Material supplied

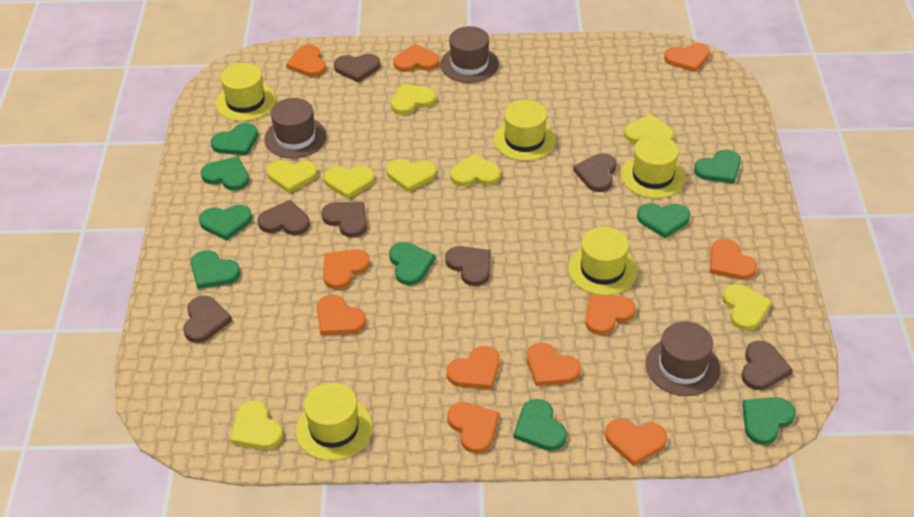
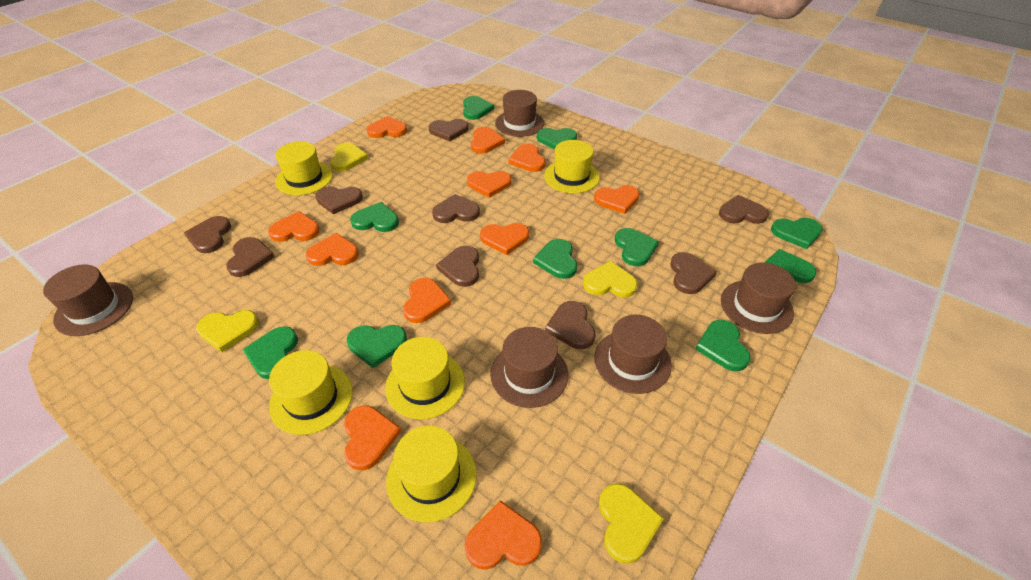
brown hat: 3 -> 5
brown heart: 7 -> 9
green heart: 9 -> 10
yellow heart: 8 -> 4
--
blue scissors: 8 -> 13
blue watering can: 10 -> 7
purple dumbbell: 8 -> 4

About this exercise
If a line in the entries above has the word "heart", copy it.

Task result
brown heart: 7 -> 9
green heart: 9 -> 10
yellow heart: 8 -> 4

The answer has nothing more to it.